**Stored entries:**

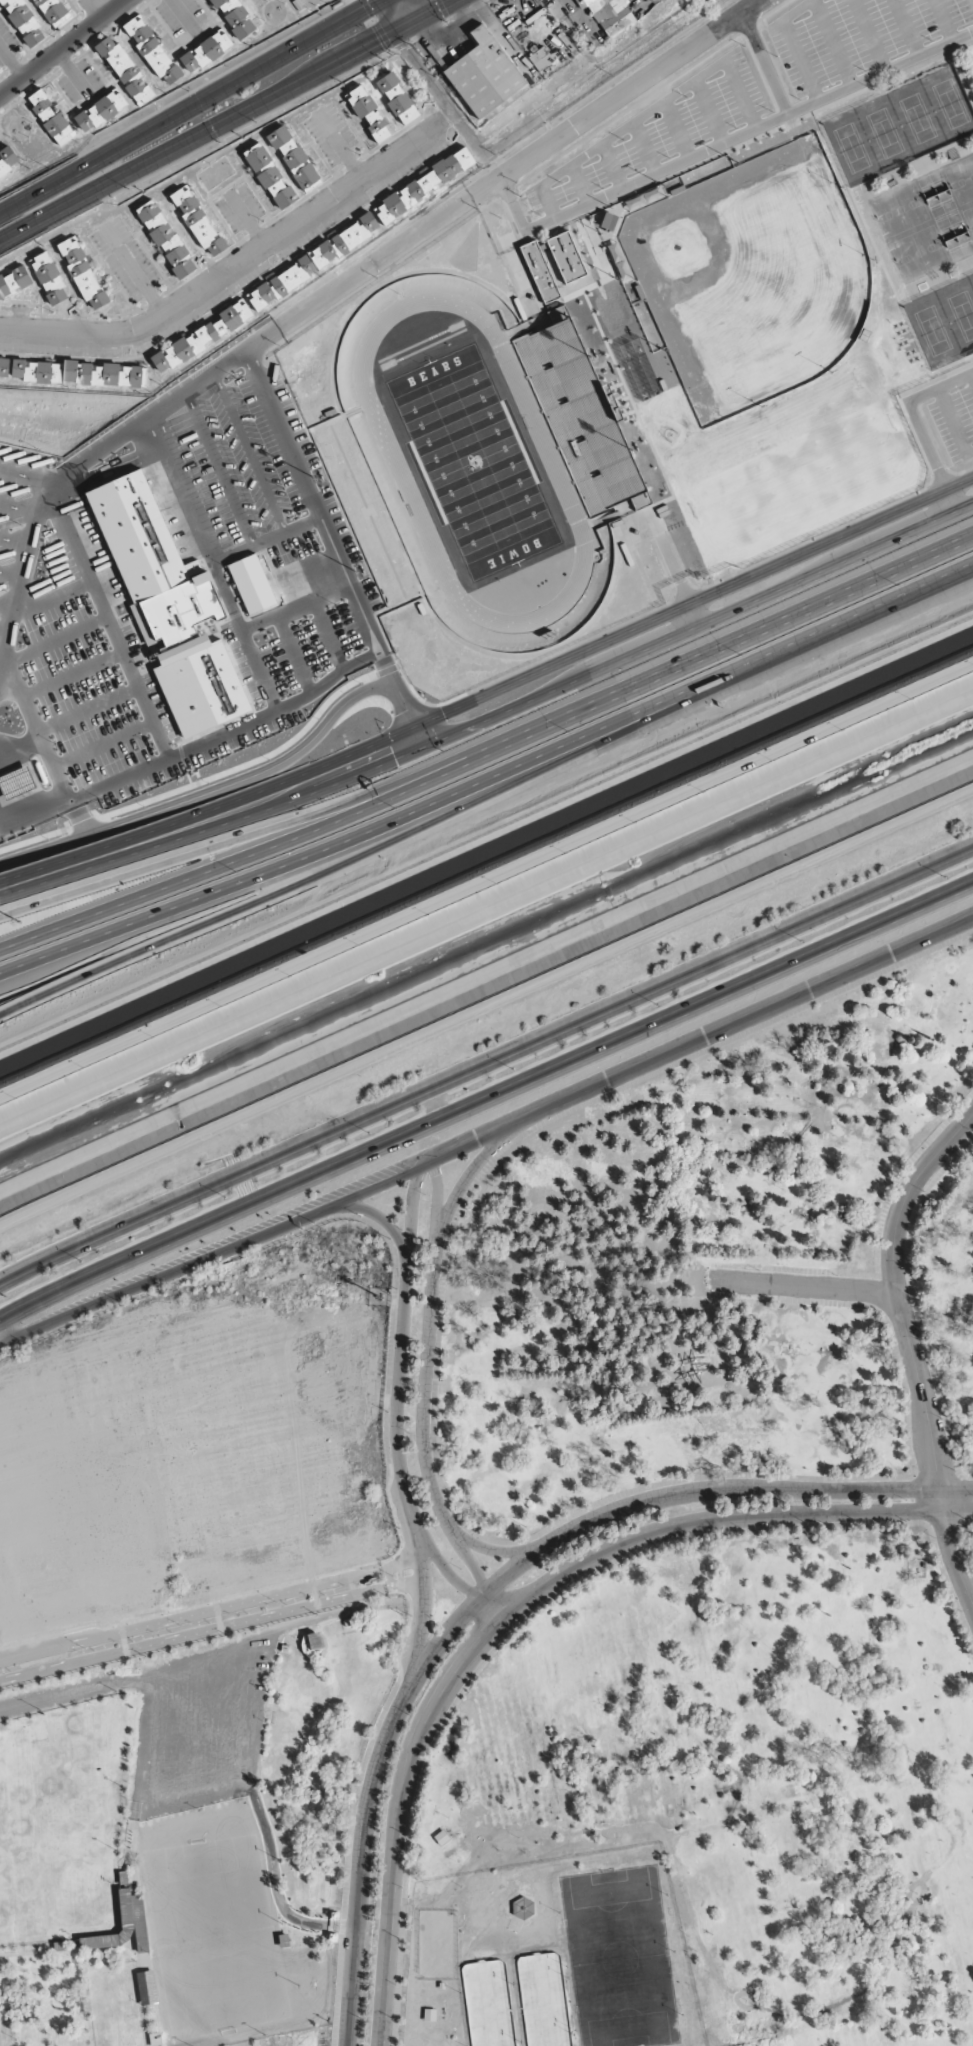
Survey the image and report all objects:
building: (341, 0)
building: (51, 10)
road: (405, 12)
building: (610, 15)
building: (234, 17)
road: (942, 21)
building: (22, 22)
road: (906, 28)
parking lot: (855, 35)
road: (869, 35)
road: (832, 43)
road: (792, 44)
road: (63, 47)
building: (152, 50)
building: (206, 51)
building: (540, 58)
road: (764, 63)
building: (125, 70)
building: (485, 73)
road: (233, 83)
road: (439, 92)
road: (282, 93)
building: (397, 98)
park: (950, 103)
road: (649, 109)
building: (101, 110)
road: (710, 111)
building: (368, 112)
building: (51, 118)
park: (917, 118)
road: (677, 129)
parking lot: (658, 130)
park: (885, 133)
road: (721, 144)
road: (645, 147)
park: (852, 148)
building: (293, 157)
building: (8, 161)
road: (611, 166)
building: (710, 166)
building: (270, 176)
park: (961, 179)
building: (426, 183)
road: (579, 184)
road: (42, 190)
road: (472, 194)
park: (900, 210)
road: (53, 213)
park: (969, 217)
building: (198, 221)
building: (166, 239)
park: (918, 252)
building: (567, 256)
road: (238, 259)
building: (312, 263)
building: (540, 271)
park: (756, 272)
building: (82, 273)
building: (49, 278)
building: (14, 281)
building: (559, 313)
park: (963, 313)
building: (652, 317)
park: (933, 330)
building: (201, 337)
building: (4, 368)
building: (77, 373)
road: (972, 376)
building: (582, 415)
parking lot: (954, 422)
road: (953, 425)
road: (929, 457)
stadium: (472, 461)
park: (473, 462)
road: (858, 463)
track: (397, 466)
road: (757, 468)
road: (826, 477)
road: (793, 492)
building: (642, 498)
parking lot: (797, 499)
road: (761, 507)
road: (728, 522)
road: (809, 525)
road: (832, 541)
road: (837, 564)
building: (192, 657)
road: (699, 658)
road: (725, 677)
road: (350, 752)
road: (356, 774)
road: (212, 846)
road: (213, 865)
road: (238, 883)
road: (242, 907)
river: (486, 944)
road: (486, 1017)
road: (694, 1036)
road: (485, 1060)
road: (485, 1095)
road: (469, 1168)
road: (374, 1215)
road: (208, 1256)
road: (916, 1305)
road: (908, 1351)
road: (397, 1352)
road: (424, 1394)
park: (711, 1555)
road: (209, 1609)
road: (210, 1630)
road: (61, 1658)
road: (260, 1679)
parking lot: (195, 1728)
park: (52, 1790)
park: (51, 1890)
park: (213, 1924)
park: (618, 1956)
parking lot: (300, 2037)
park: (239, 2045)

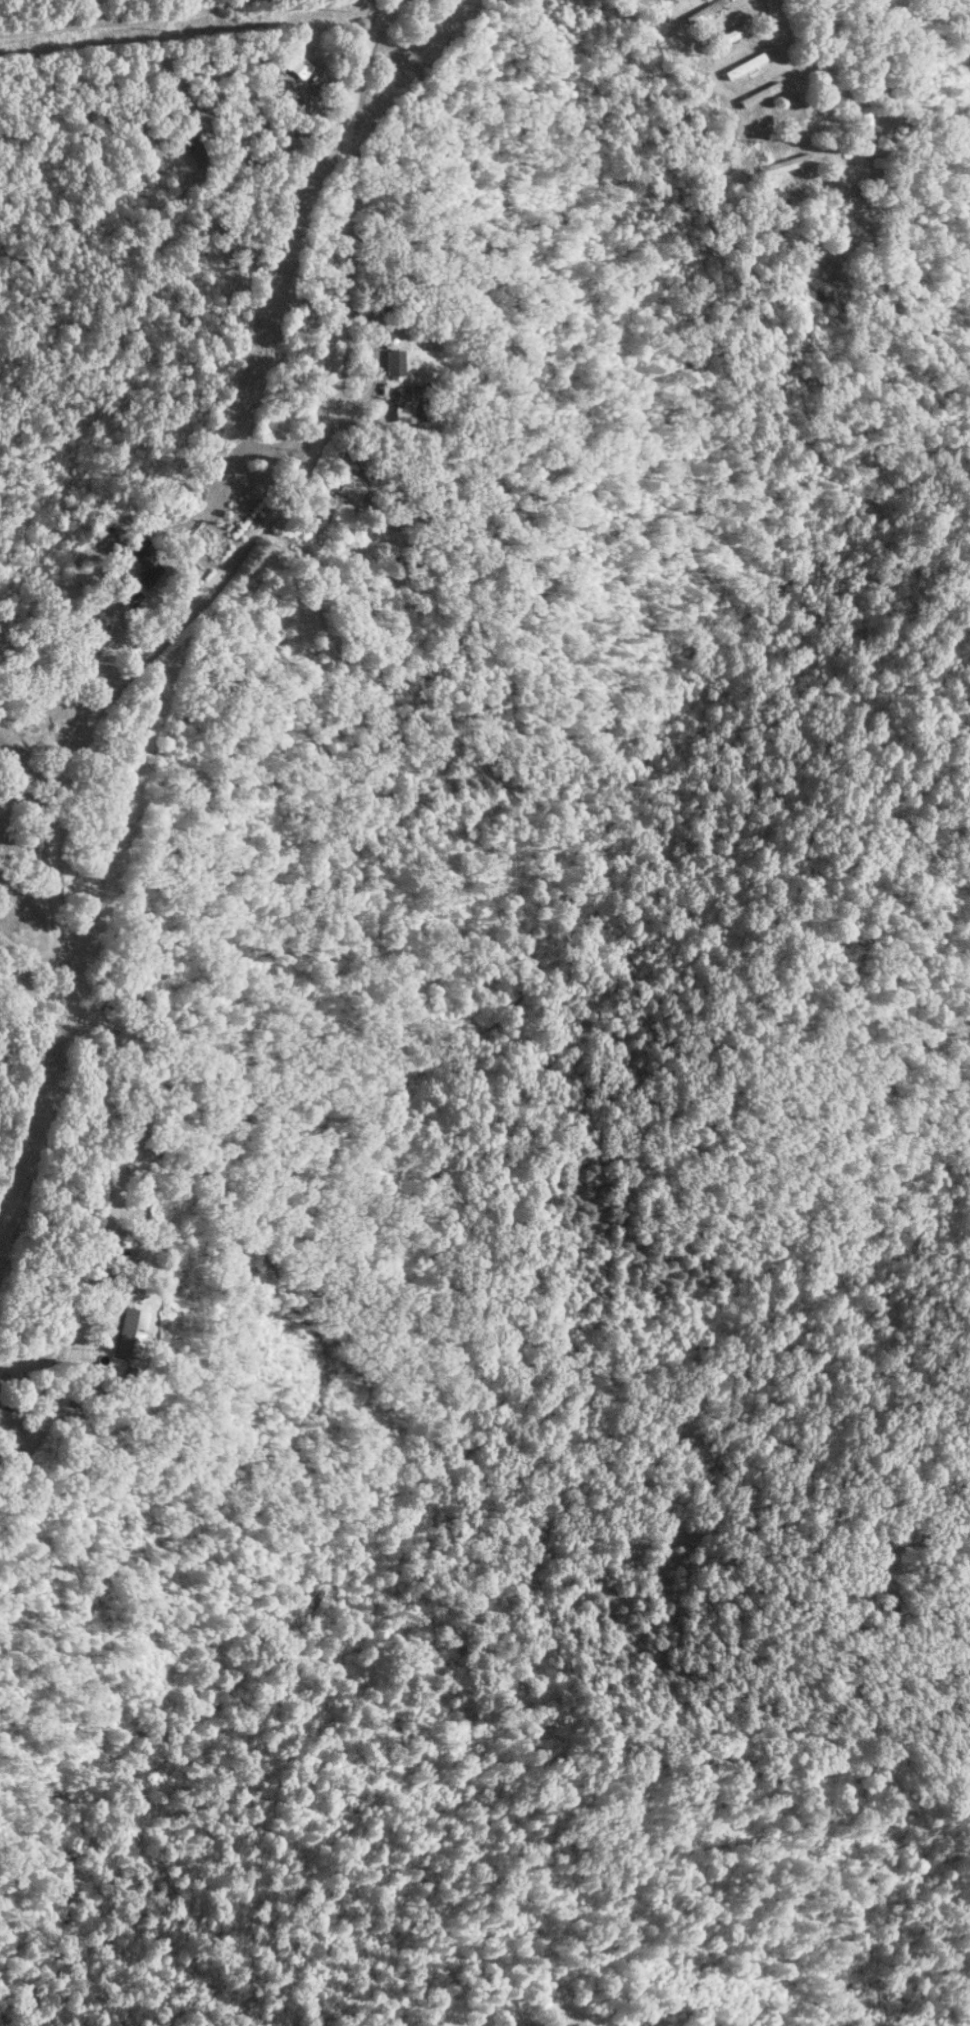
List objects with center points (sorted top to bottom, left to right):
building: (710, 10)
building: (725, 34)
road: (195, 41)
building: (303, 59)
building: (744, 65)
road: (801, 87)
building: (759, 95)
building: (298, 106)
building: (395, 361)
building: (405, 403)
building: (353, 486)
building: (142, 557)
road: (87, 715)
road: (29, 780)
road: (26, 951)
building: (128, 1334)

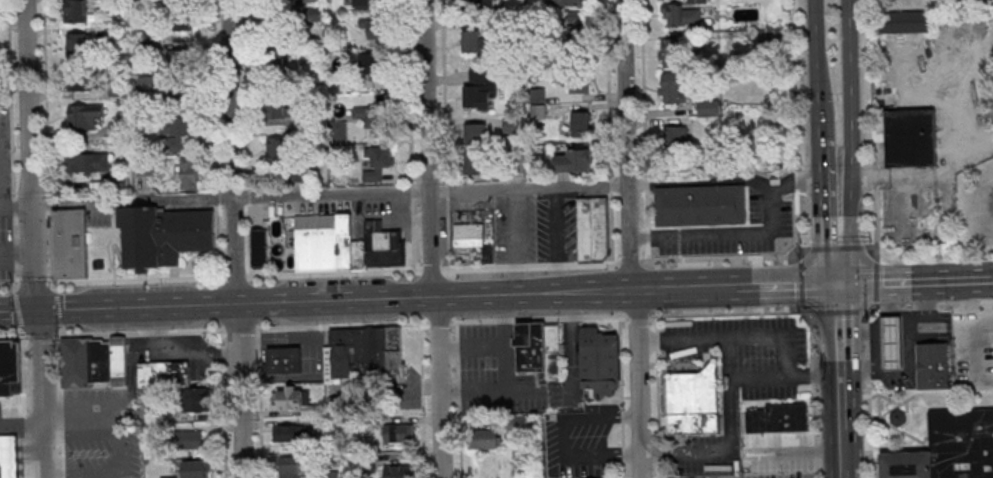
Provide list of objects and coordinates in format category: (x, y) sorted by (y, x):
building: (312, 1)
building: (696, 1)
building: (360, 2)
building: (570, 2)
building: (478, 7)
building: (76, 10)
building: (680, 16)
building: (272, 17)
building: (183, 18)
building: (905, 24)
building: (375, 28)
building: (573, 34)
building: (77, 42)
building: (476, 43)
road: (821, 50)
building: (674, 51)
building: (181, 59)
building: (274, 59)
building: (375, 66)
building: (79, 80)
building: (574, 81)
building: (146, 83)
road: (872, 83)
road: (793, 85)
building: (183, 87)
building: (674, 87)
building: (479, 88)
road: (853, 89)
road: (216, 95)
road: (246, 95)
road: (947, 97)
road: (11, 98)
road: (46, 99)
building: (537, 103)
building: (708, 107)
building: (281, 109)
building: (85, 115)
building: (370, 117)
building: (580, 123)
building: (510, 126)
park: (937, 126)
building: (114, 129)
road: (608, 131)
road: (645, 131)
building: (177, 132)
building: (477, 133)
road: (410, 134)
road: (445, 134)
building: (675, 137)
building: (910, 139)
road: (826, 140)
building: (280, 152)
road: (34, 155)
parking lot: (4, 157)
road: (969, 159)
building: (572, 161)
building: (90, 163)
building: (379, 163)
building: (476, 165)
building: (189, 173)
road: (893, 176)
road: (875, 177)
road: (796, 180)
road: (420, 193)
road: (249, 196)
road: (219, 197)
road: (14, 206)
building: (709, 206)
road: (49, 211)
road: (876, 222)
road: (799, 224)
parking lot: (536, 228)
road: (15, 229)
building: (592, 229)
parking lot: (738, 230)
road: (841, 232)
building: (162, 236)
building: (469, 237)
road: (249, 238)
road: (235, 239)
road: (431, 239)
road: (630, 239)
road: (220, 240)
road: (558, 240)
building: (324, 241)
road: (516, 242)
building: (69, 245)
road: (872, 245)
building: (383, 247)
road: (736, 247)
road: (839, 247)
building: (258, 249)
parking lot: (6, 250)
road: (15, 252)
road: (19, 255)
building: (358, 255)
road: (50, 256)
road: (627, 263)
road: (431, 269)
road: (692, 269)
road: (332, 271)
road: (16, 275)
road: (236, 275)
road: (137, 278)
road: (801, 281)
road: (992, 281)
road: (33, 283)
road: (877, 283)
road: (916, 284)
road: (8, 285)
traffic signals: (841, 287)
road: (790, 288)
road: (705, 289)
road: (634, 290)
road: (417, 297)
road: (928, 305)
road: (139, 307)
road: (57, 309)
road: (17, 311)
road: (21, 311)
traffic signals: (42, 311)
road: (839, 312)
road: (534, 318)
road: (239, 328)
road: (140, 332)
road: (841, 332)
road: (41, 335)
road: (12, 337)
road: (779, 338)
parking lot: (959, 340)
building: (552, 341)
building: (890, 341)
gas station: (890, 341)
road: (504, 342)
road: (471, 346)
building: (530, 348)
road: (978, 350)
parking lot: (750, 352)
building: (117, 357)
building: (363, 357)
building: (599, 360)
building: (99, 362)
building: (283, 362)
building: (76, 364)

**What needs to be done:**
Check each line of the records above, and copy those that hold the word "traffic".

**Written solution:**
traffic signals: (841, 287)
traffic signals: (42, 311)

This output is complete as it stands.